DATA RECORDS:
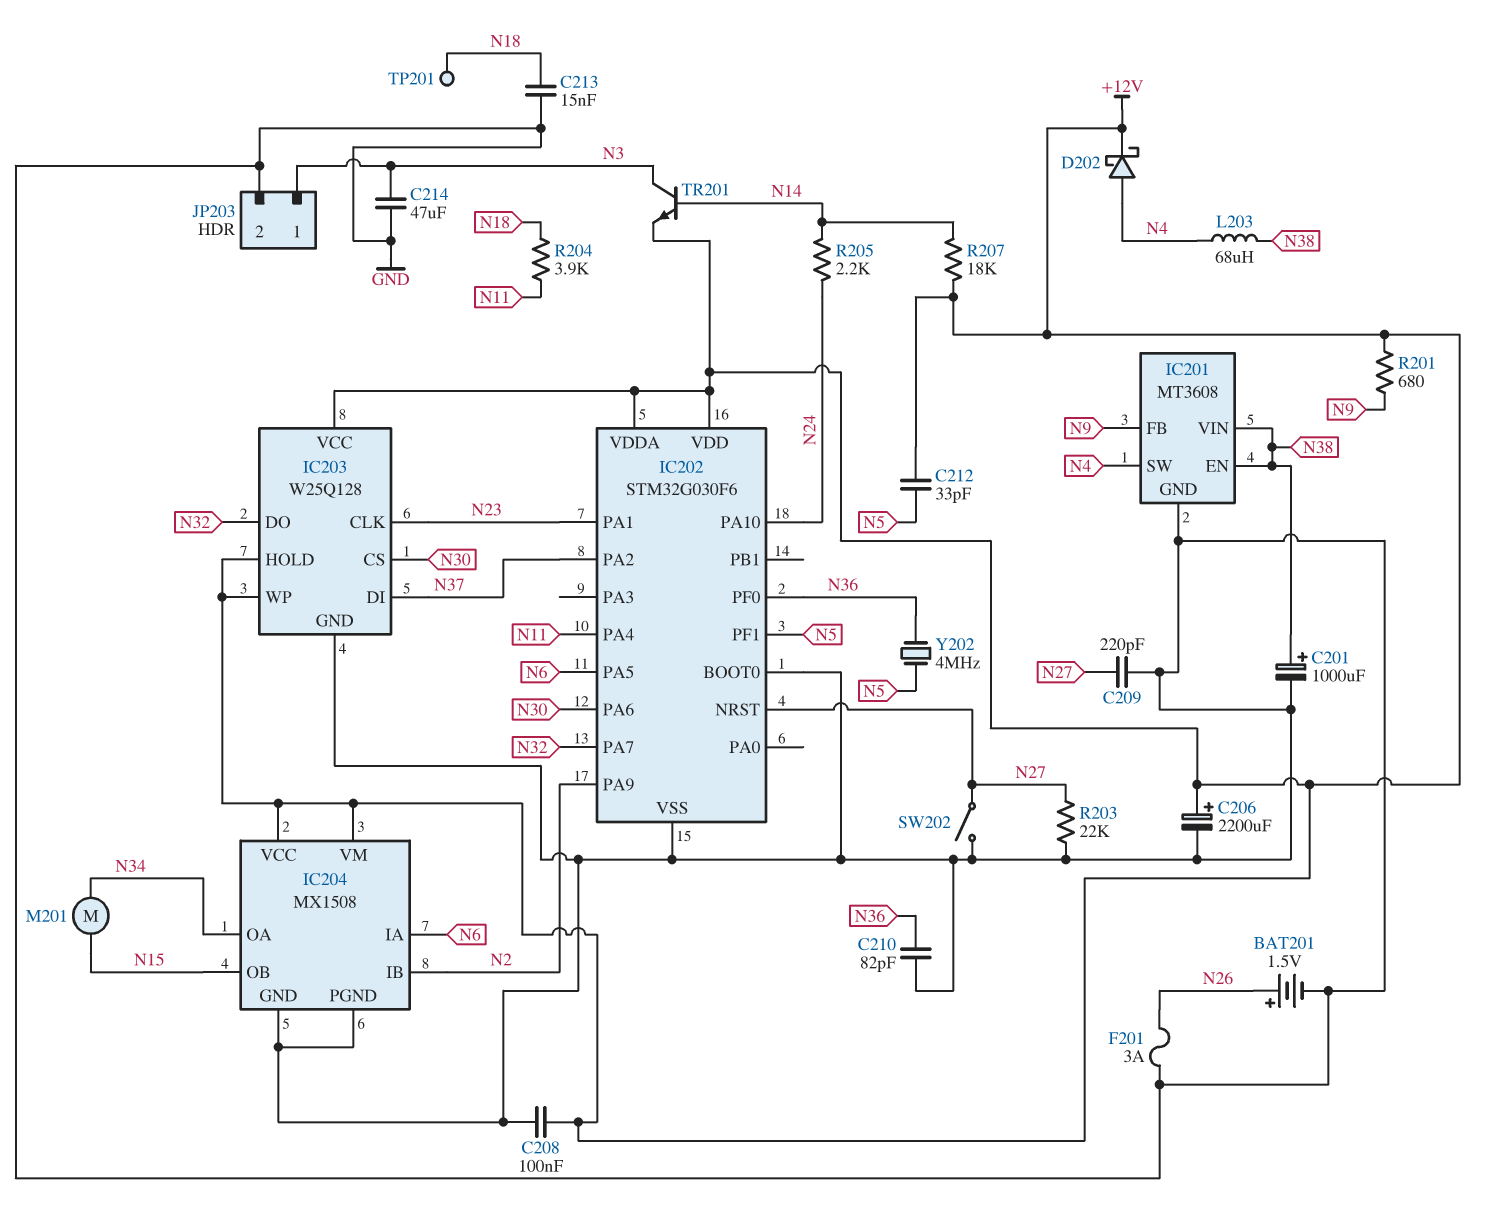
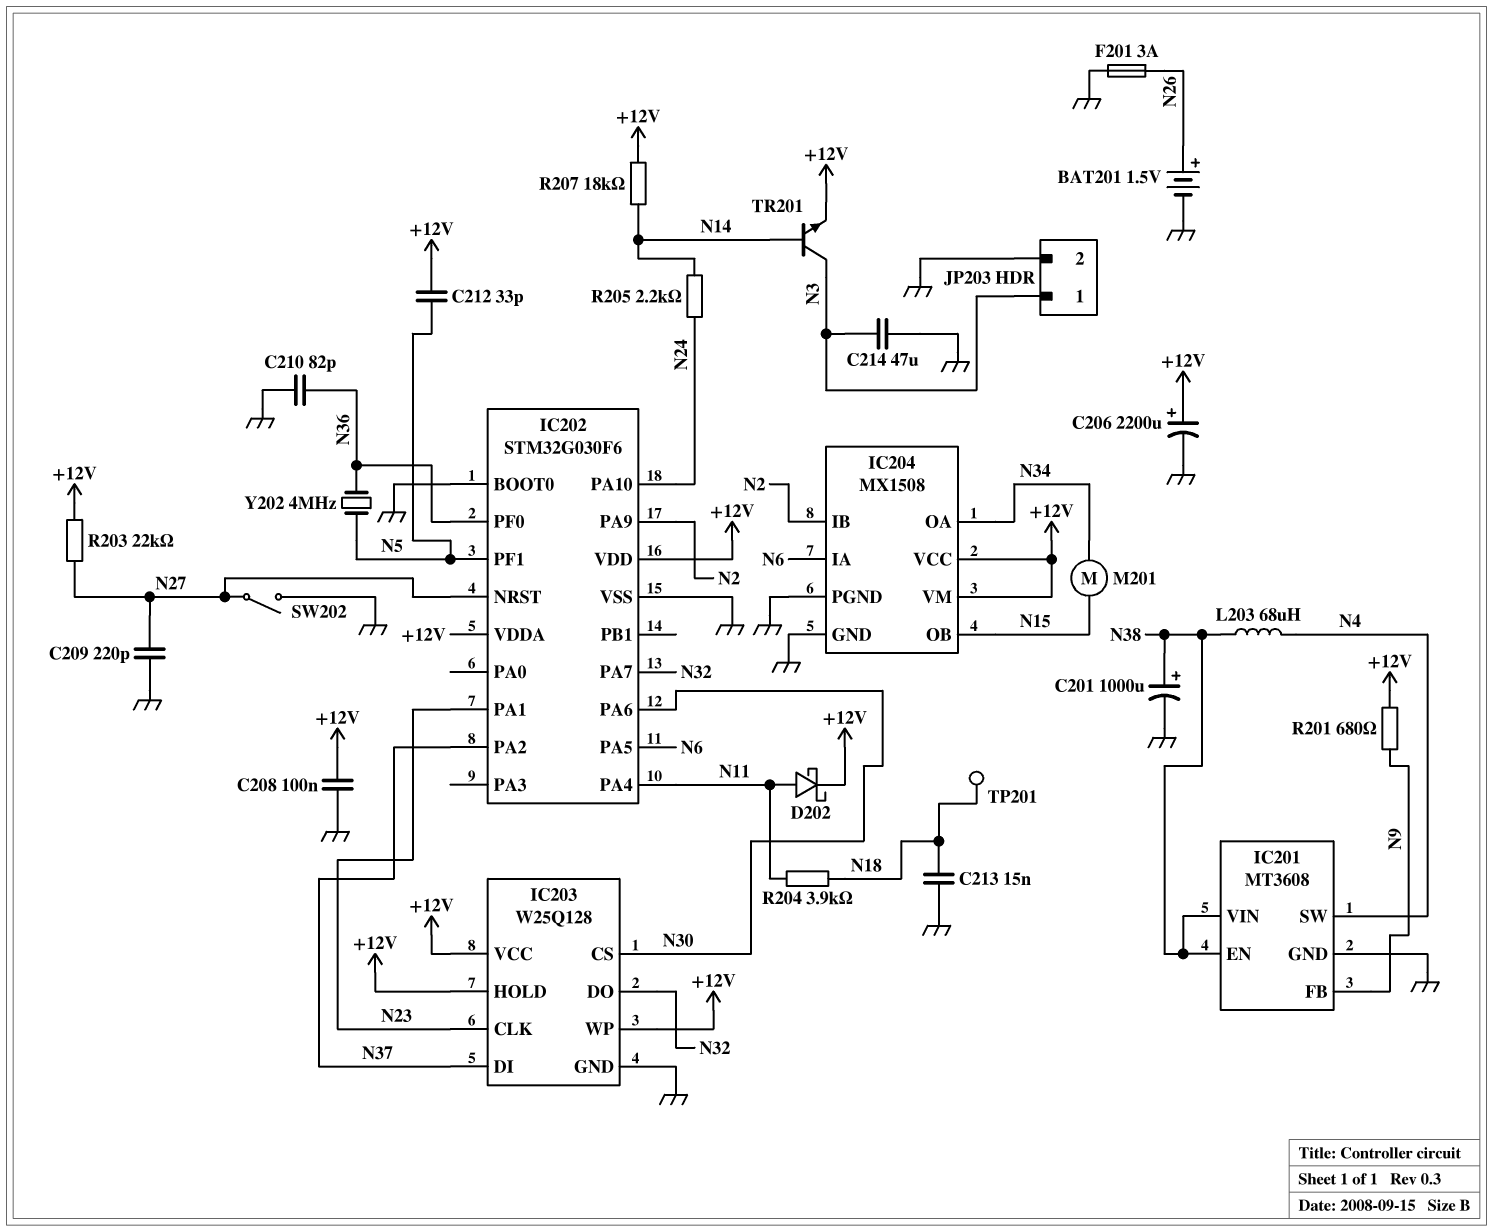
D202: schottky (A N4, K +12V) -> schottky (A N11, K +12V)
R203: 22k (GND, N27) -> 22k (+12V, N27)

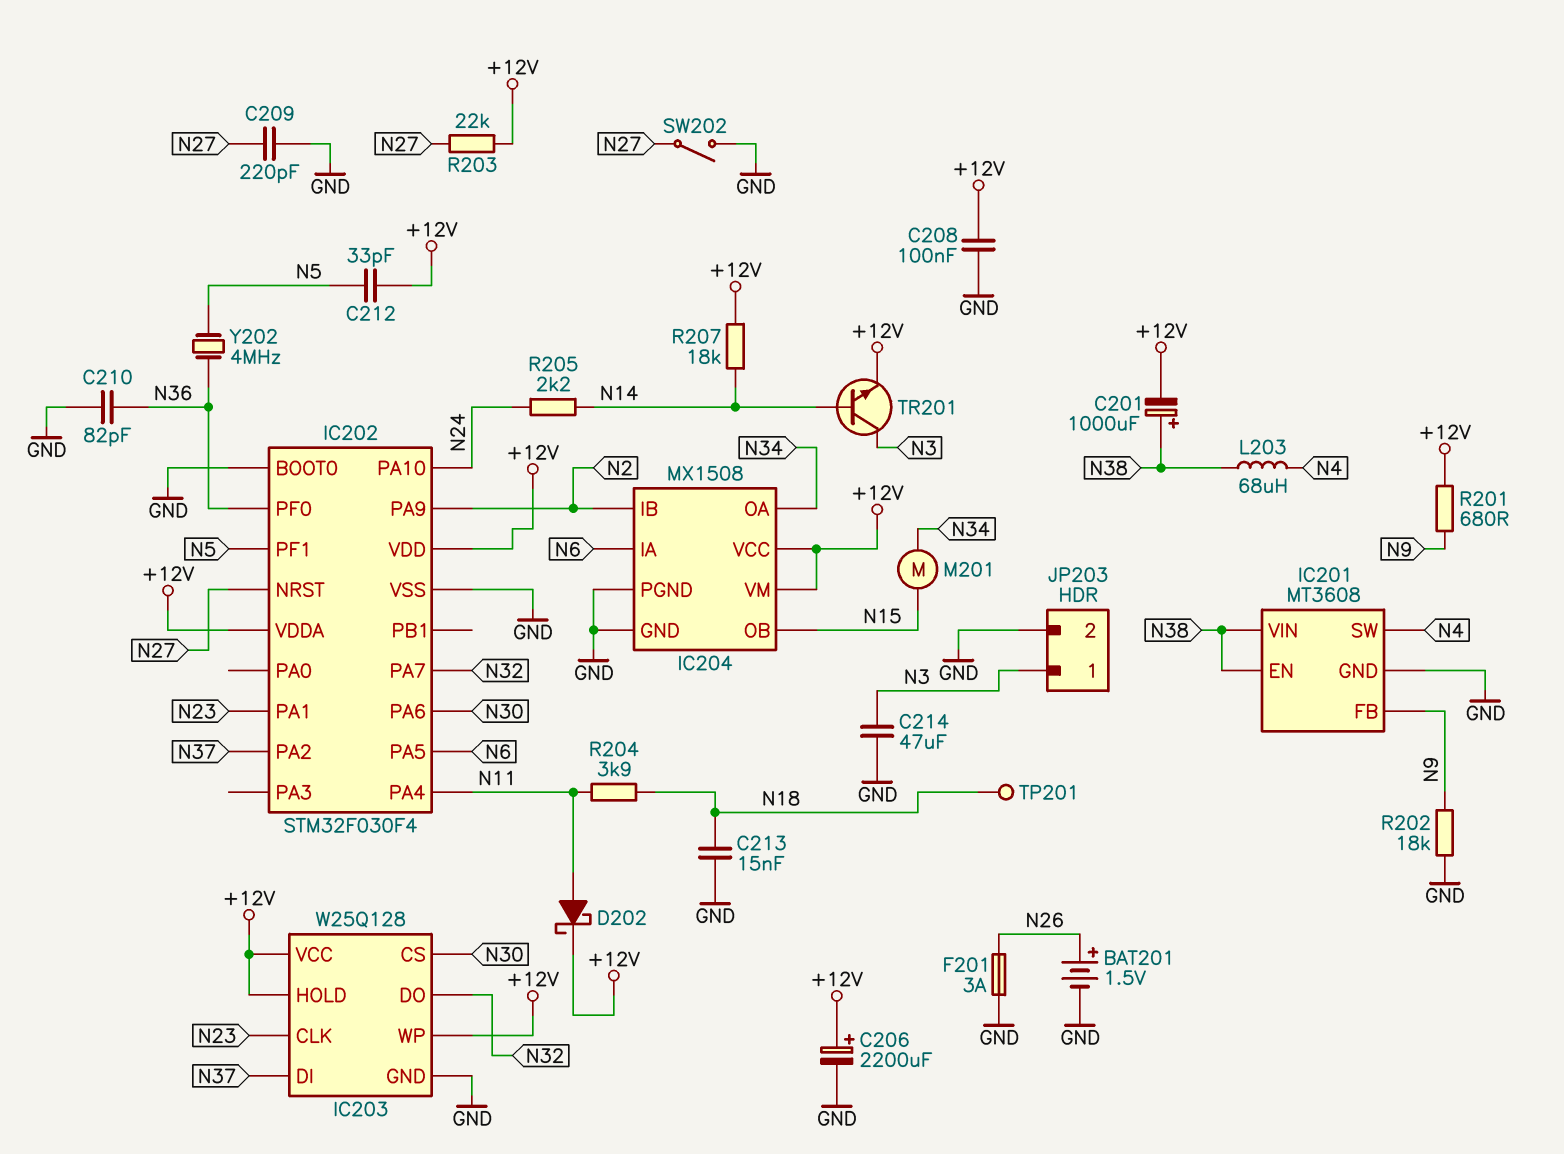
C201: 1000uF (plus N38, minus GND) -> 1000uF (plus N38, minus +12V)
IC202: STM32G030F6 -> STM32F030F4
R202: none -> 18k (GND, N9)

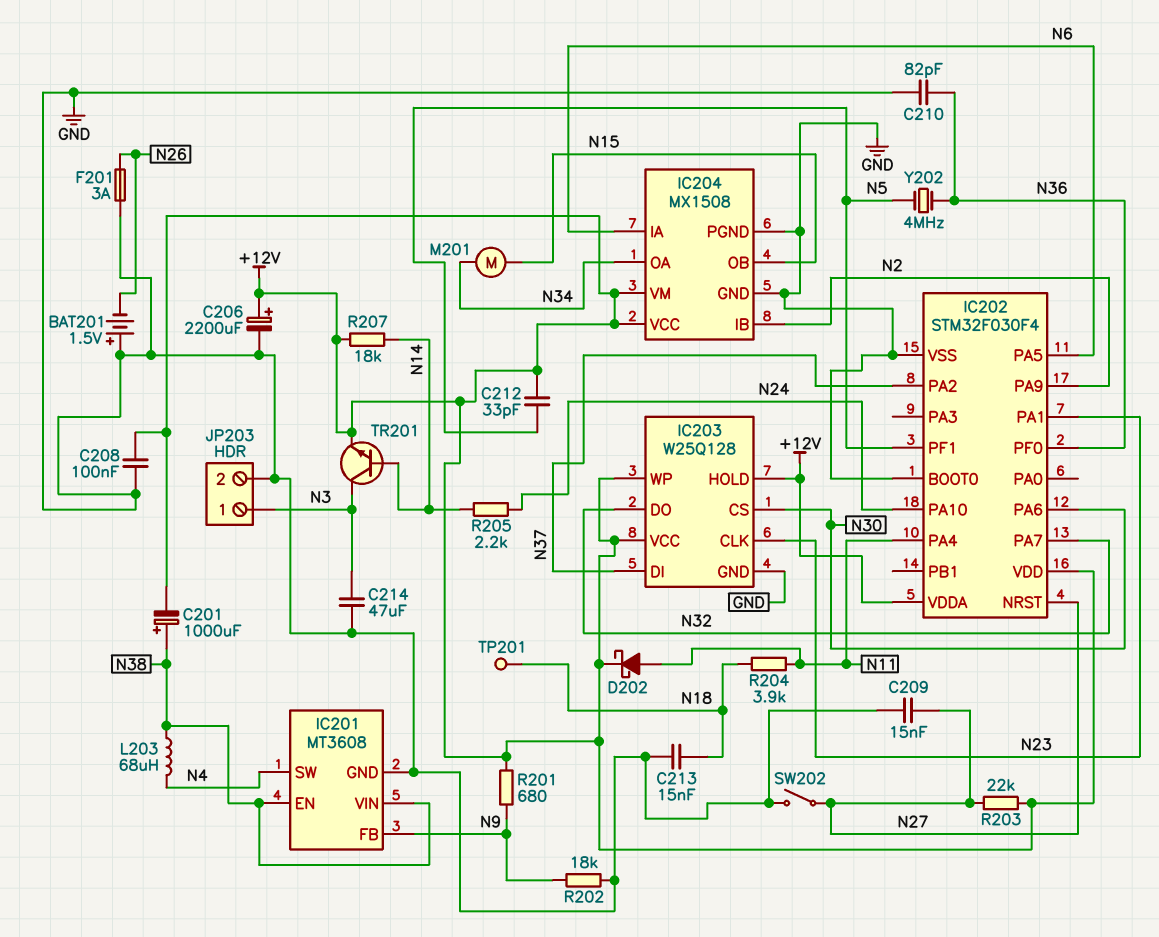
BAT201: 1.5V (plus N26, minus GND) -> 1.5V (plus GND, minus N26)
C209: 220pF (GND, N27) -> 15nF (GND, N27)

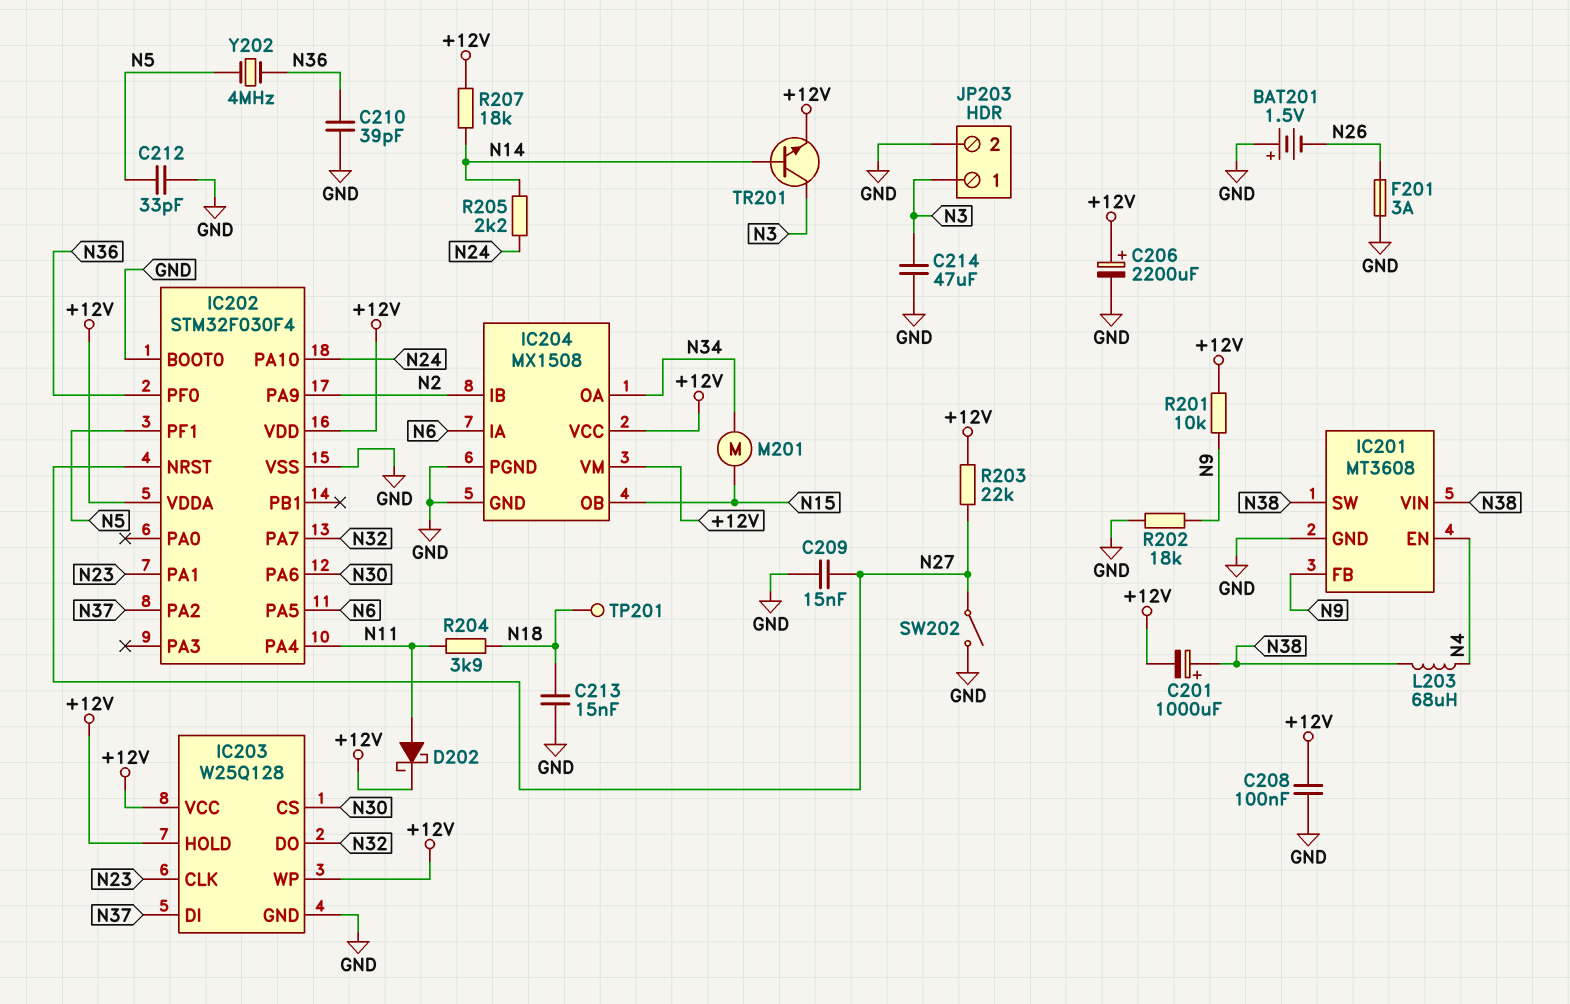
C210: 82pF (GND, N36) -> 39pF (GND, N36)
C212: 33pF (+12V, N5) -> 33pF (GND, N5)
IC201 pin EN: N38 -> N4
IC201 pin SW: N4 -> N38
R201: 680 (+12V, N9) -> 10k (+12V, N9)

WORK INSTRUCTIONS: Copy exactly the lines from the line that has "BAT201: 1.5V (plus" through the last line of the entries above, inclusive, and no others. Pictures do not go in the copy.

SOLUTION TO THIS TASK:
BAT201: 1.5V (plus N26, minus GND) -> 1.5V (plus GND, minus N26)
C209: 220pF (GND, N27) -> 15nF (GND, N27)

C210: 82pF (GND, N36) -> 39pF (GND, N36)
C212: 33pF (+12V, N5) -> 33pF (GND, N5)
IC201 pin EN: N38 -> N4
IC201 pin SW: N4 -> N38
R201: 680 (+12V, N9) -> 10k (+12V, N9)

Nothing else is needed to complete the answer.